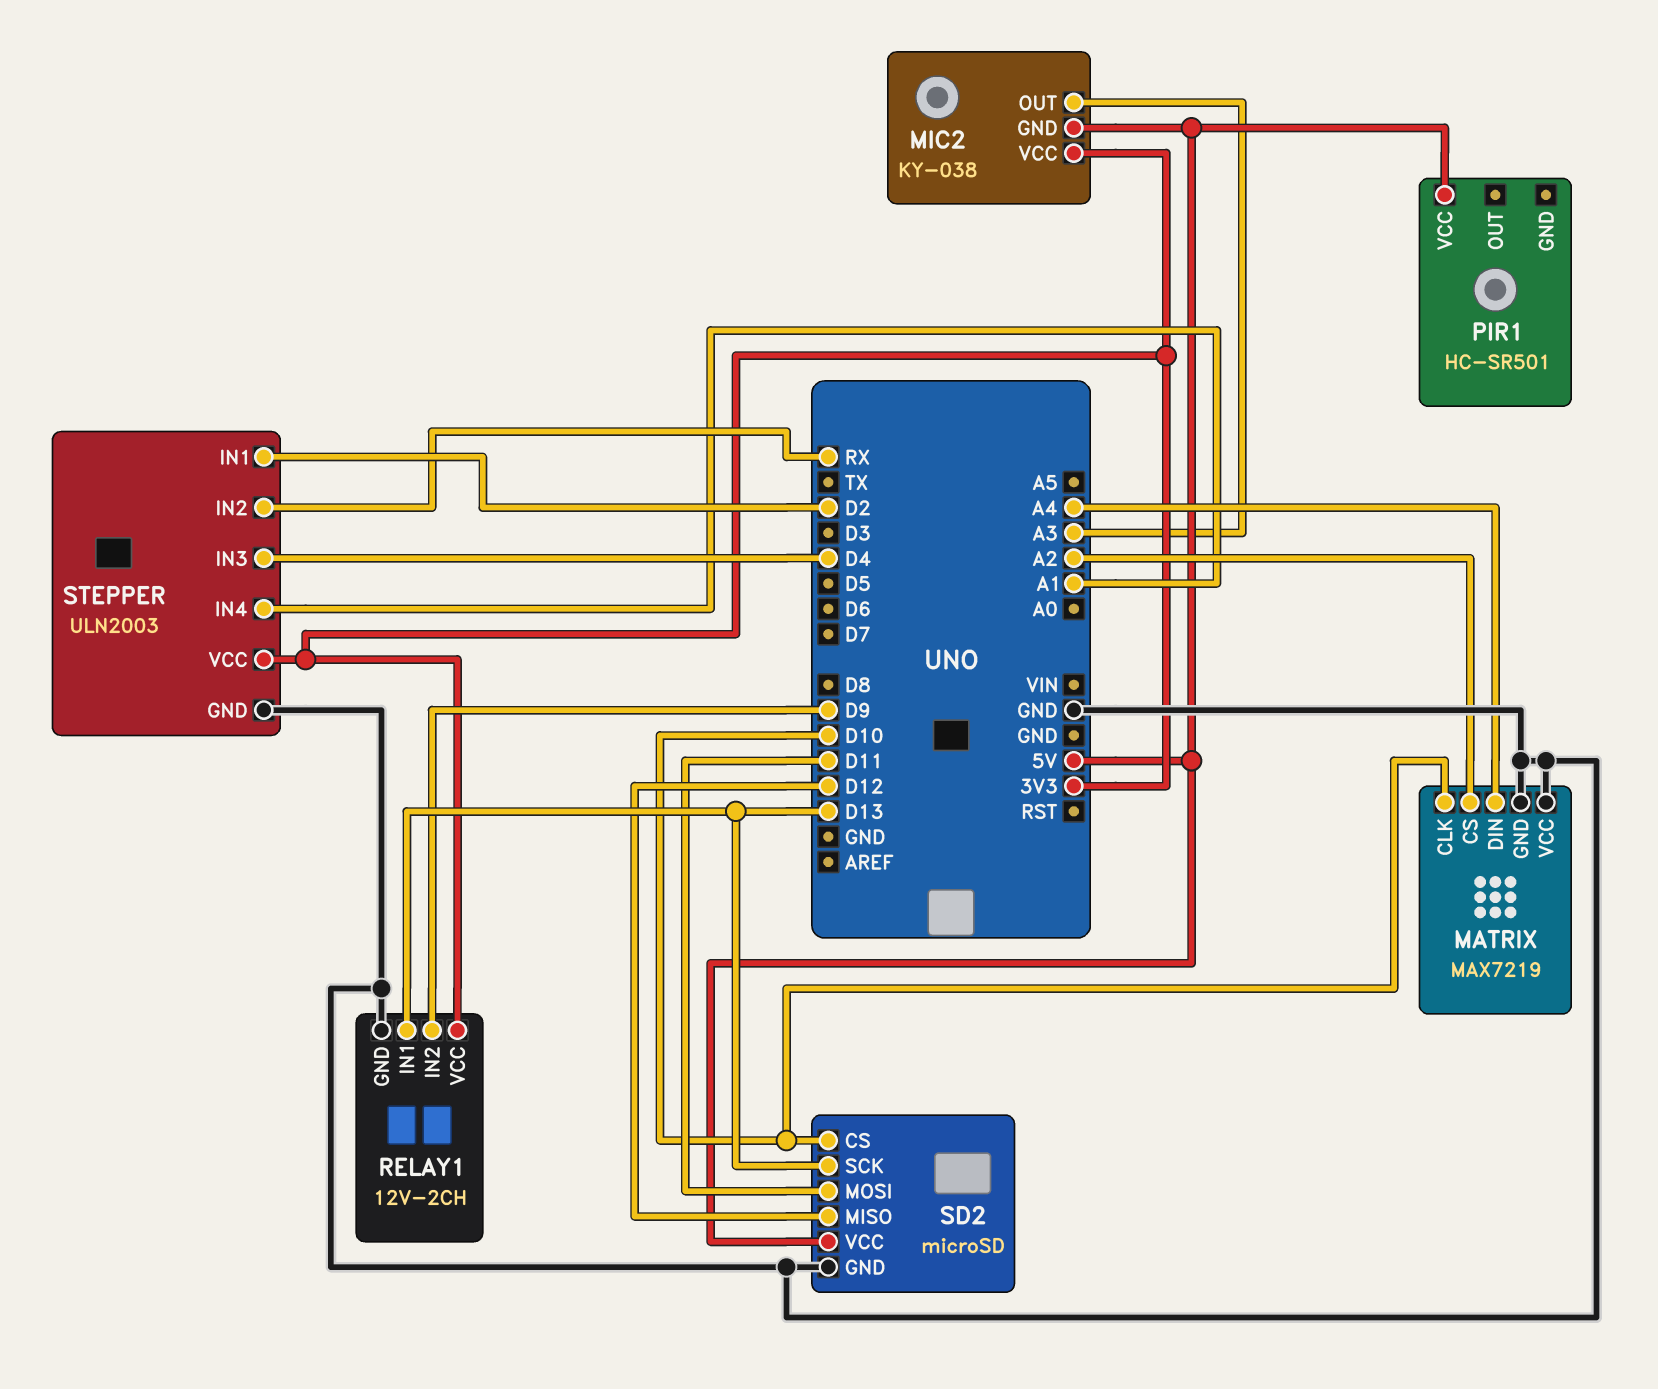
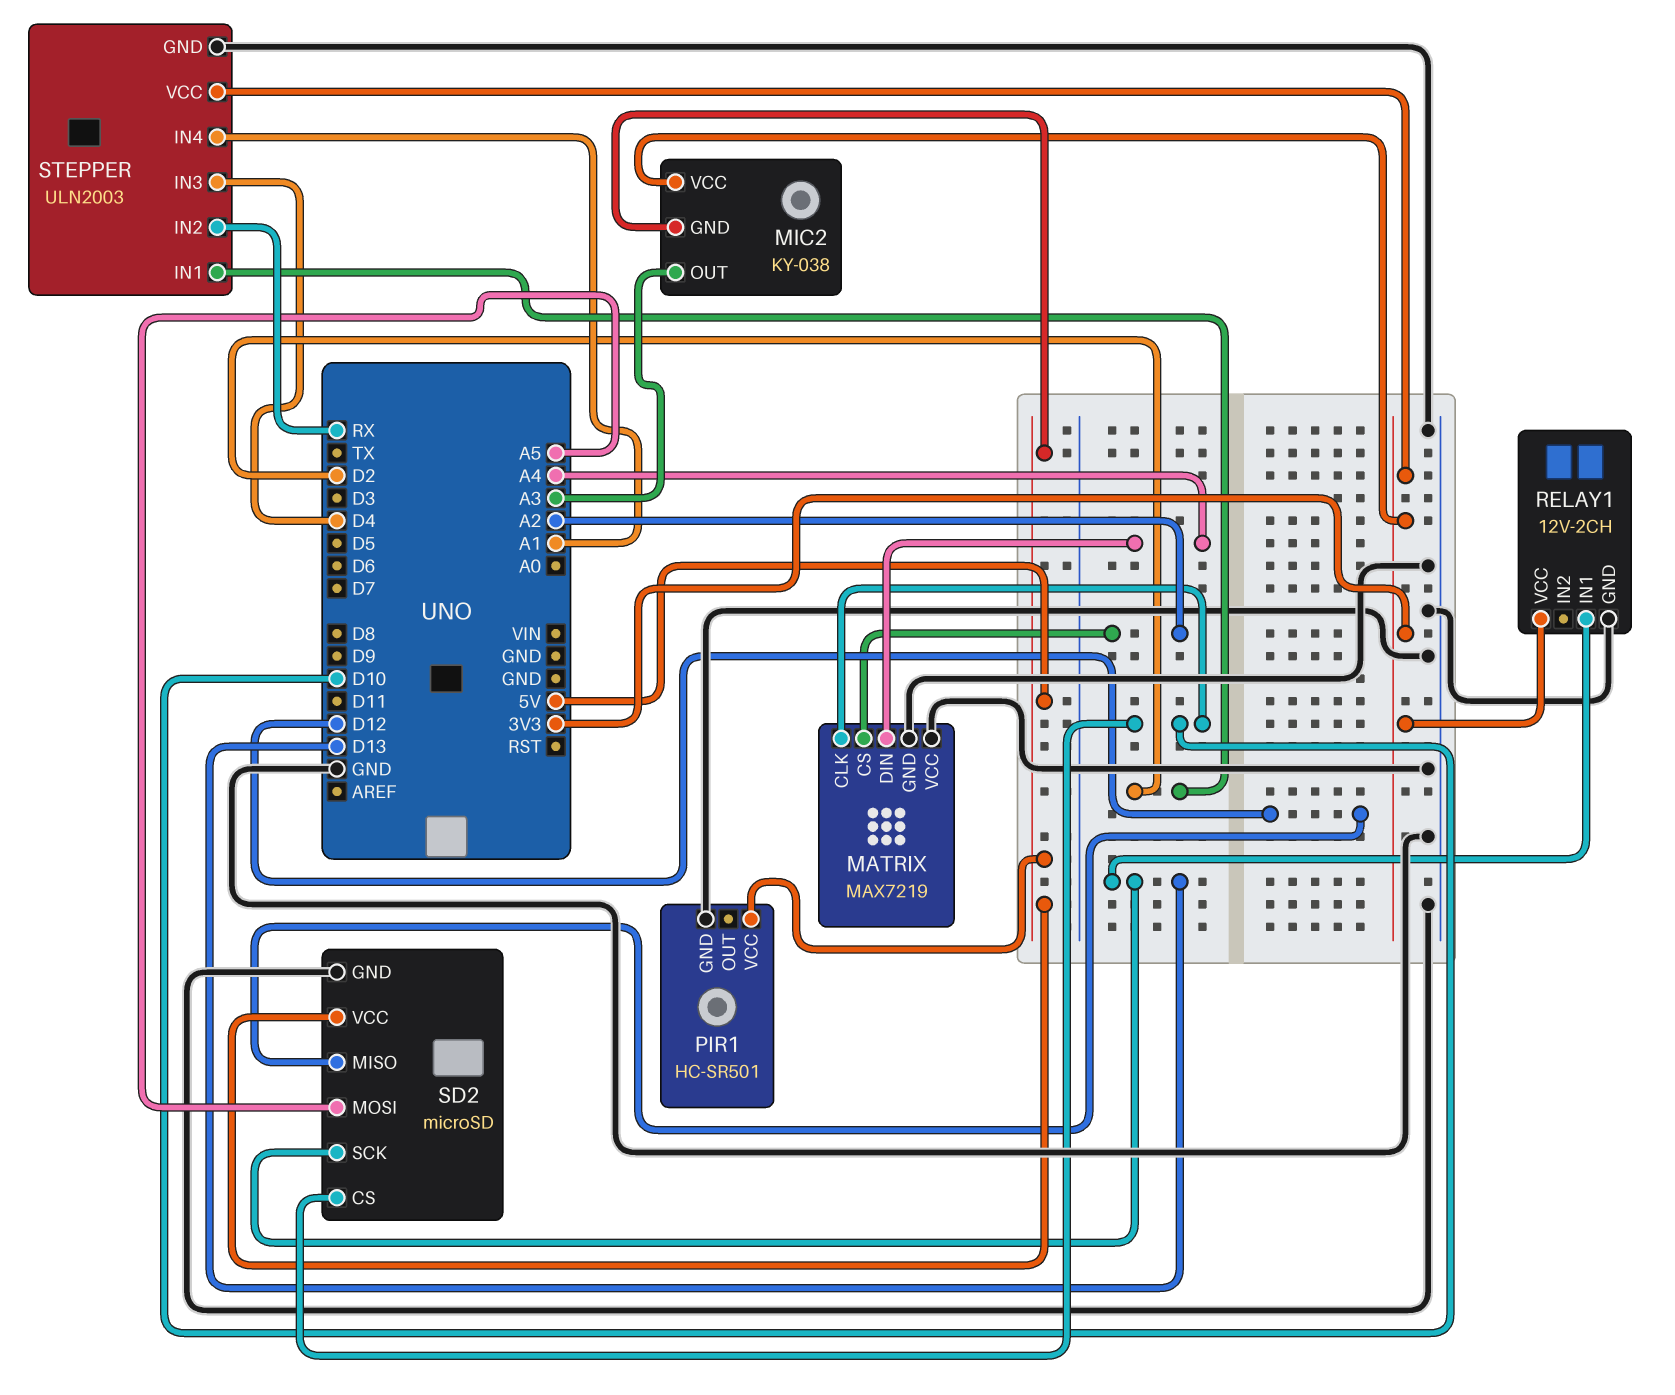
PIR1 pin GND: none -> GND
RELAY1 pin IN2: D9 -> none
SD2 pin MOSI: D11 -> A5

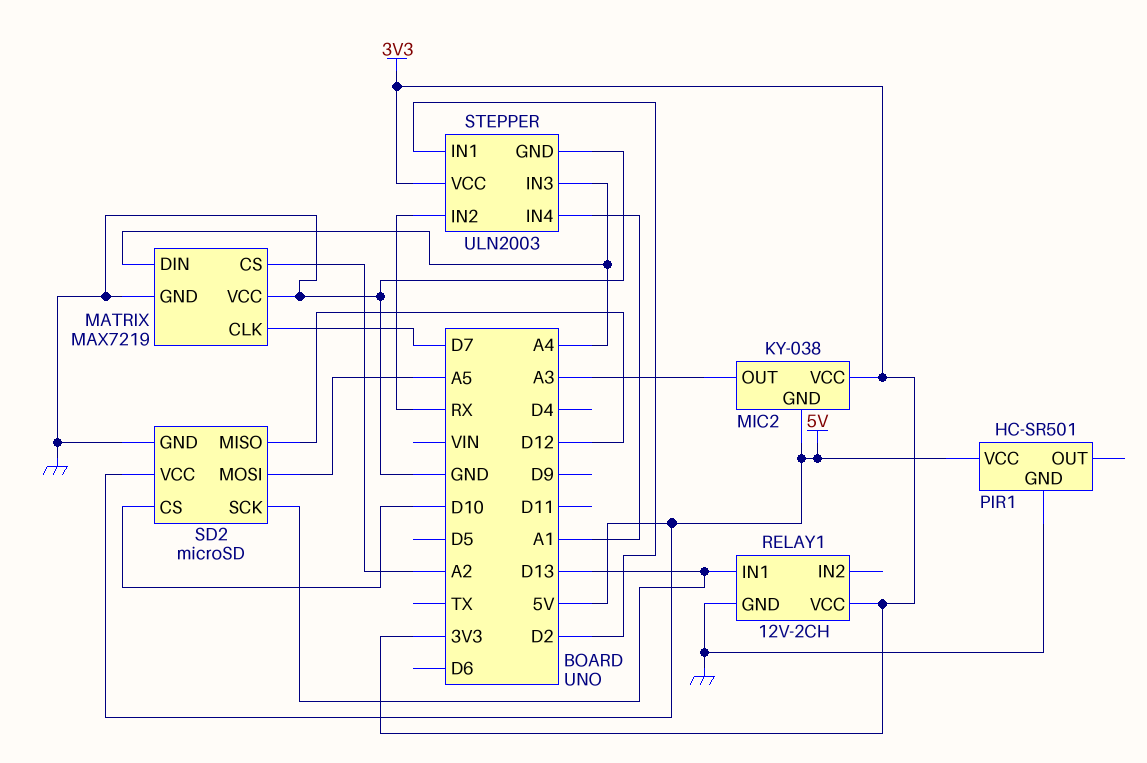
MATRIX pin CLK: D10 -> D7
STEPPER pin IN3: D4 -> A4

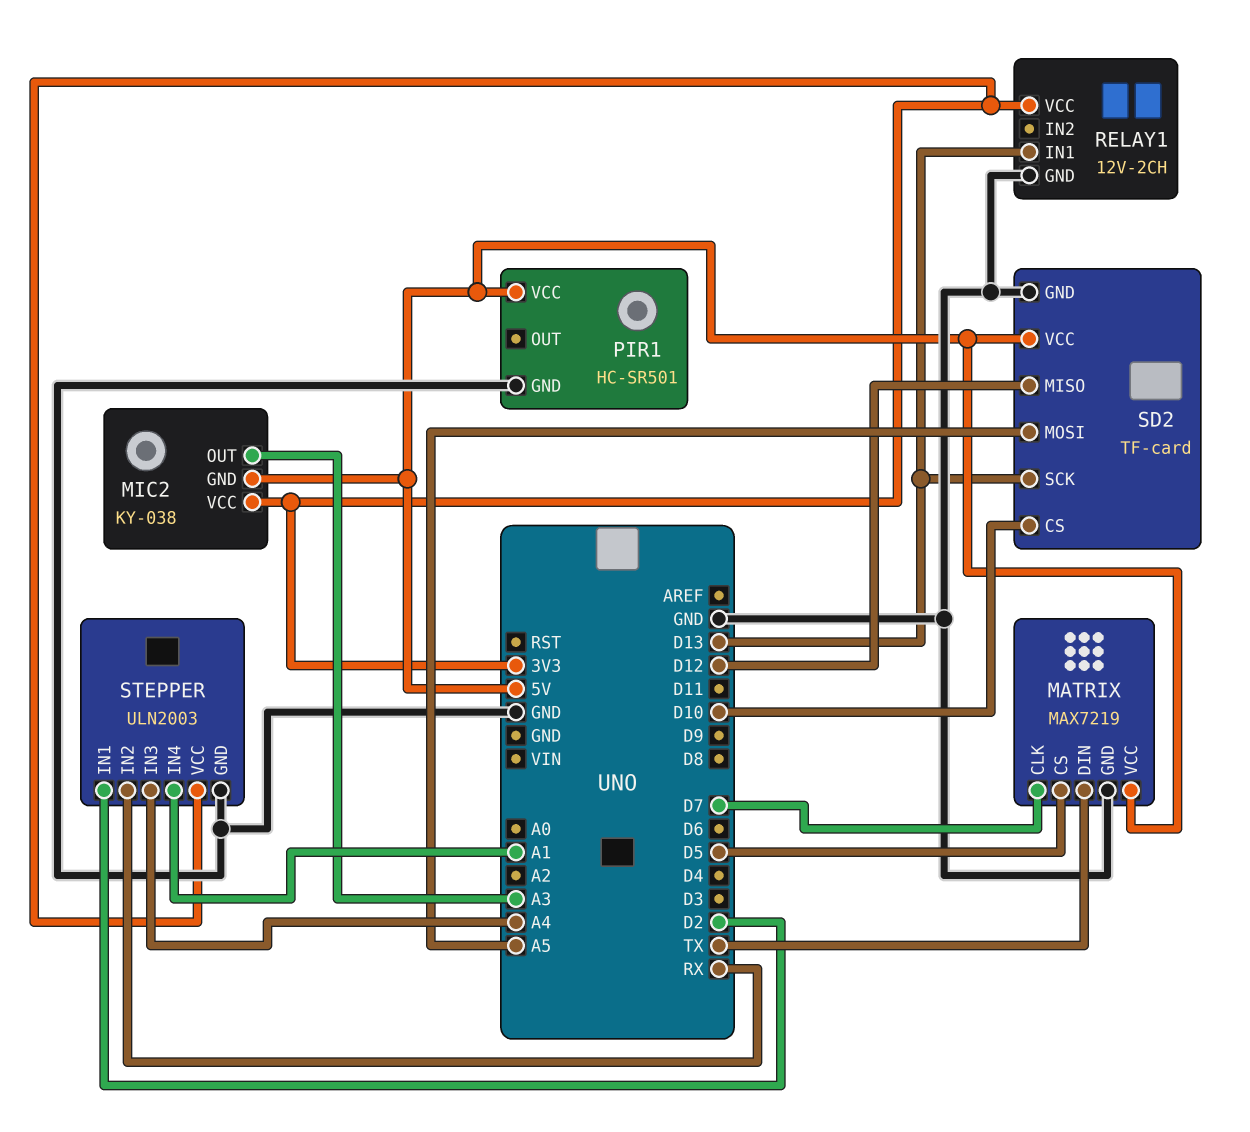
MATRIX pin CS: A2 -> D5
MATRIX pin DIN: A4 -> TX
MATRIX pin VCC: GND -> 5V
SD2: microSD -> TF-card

## Work to be completed
Identify every line above with the string "MATRIX" in it. Copy those lines.

## Task output
MATRIX pin CLK: D10 -> D7
MATRIX pin CS: A2 -> D5
MATRIX pin DIN: A4 -> TX
MATRIX pin VCC: GND -> 5V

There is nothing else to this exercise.